Required action. From the line containing "pink jar [435,241,473,297]" to the last line of the records, please reproduce every line exactly and nothing more.

Task material.
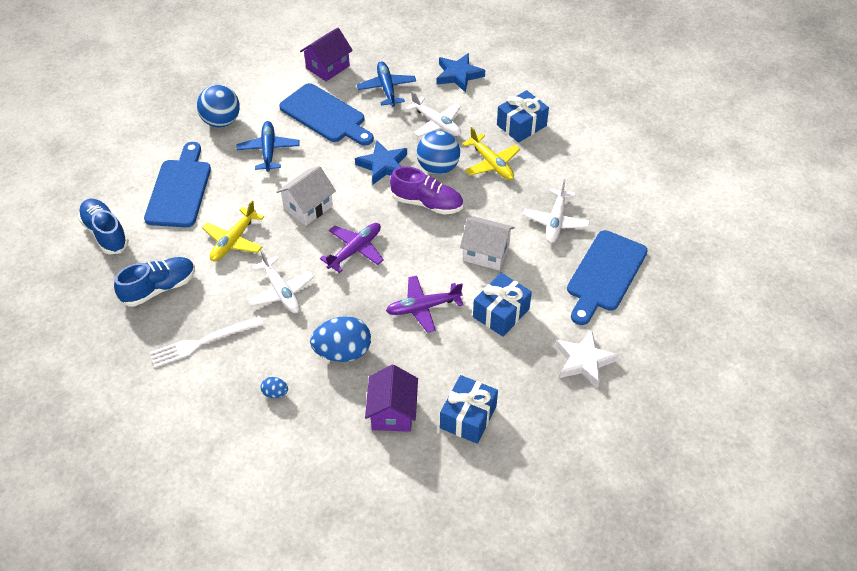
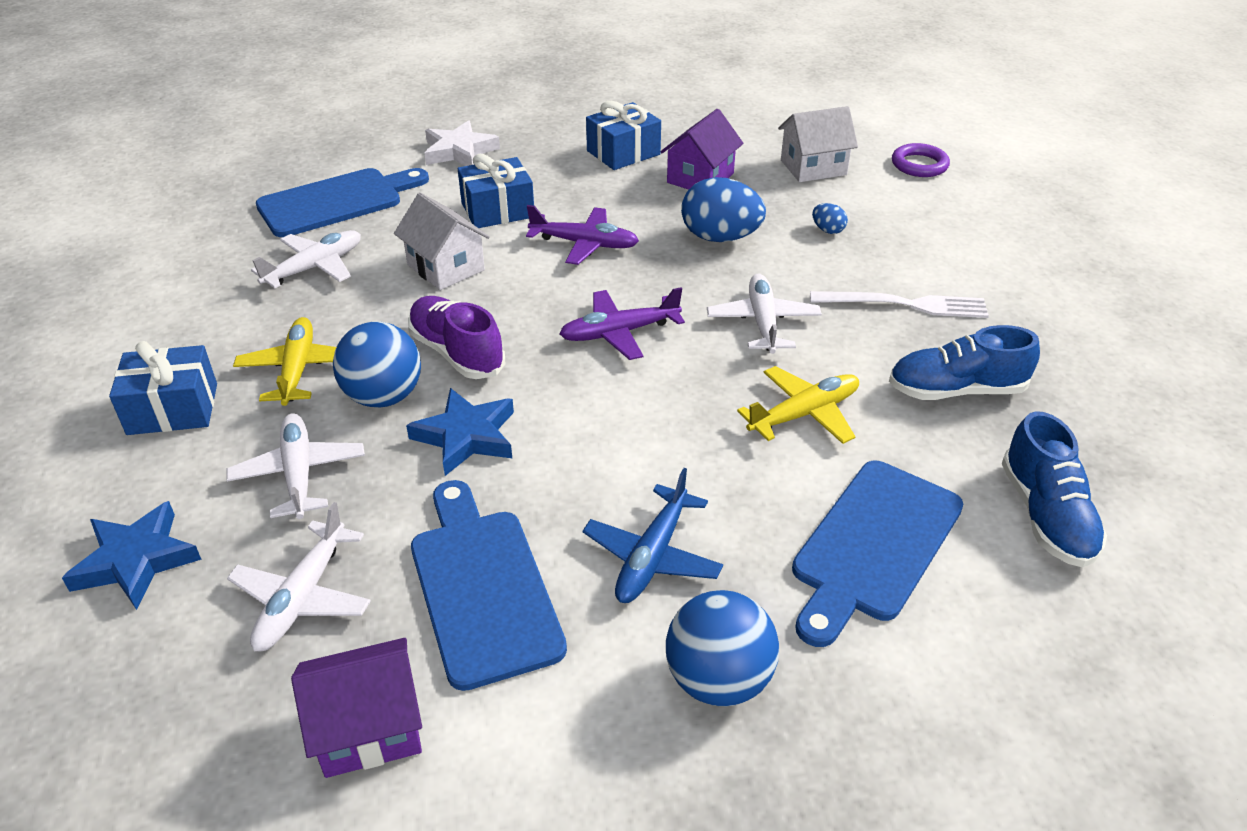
camera: 150 degrees left, 10 degrees down
white house [276,166,336,226] -> white house moved to [778,106,858,182]
blue plane [357,61,416,107] -> white plane [227,502,371,652]
none -> purple ring [892,143,950,177]

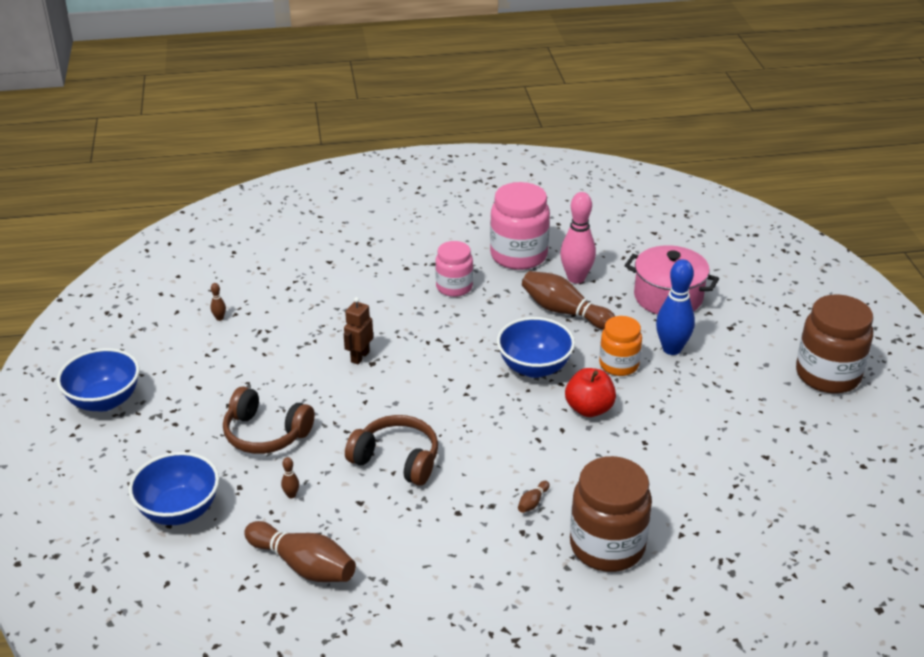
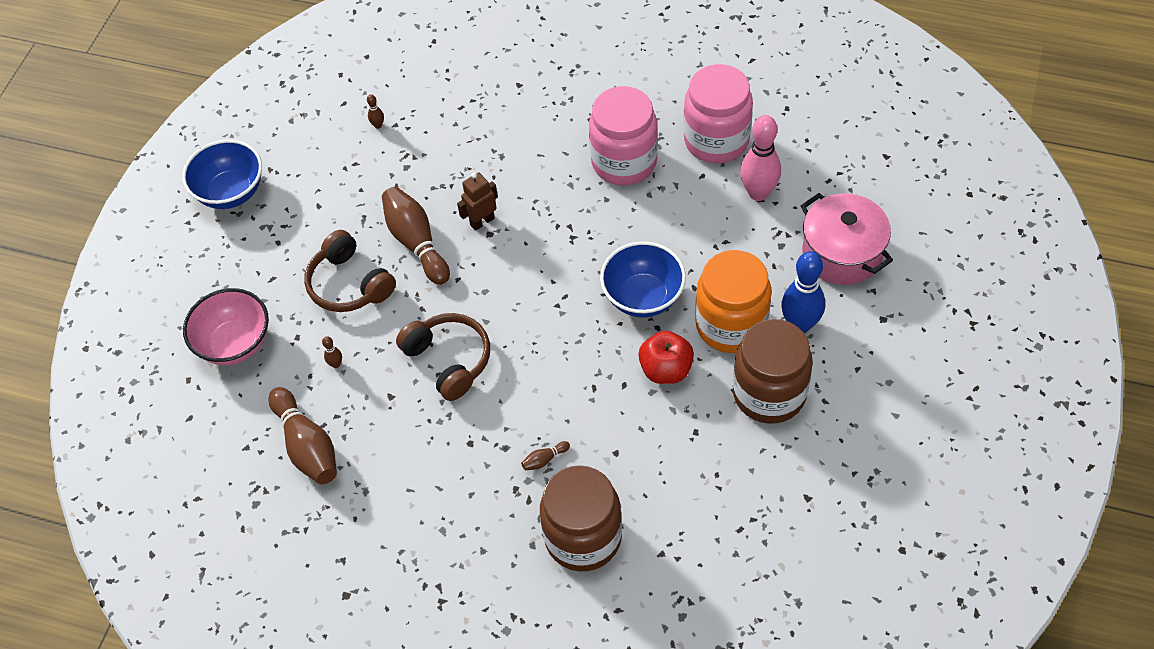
camera: 30 degrees right, 20 degrees up
blue bowl [129,452,219,525] -> pink bowl [183,288,269,365]
pink jar [435,241,473,297] -> pink jar [589,86,658,185], size x1.61
brown bowling pin [522,271,615,330] -> brown bowling pin moved to [382,187,450,285]
orange jar [599,316,642,376] -> orange jar [695,250,772,353], size x1.61
brown jar [796,294,873,393] -> brown jar moved to [733,319,813,424]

Solution to this problem.
pink jar [435,241,473,297] -> pink jar [589,86,658,185], size x1.61
brown bowling pin [522,271,615,330] -> brown bowling pin moved to [382,187,450,285]
orange jar [599,316,642,376] -> orange jar [695,250,772,353], size x1.61
brown jar [796,294,873,393] -> brown jar moved to [733,319,813,424]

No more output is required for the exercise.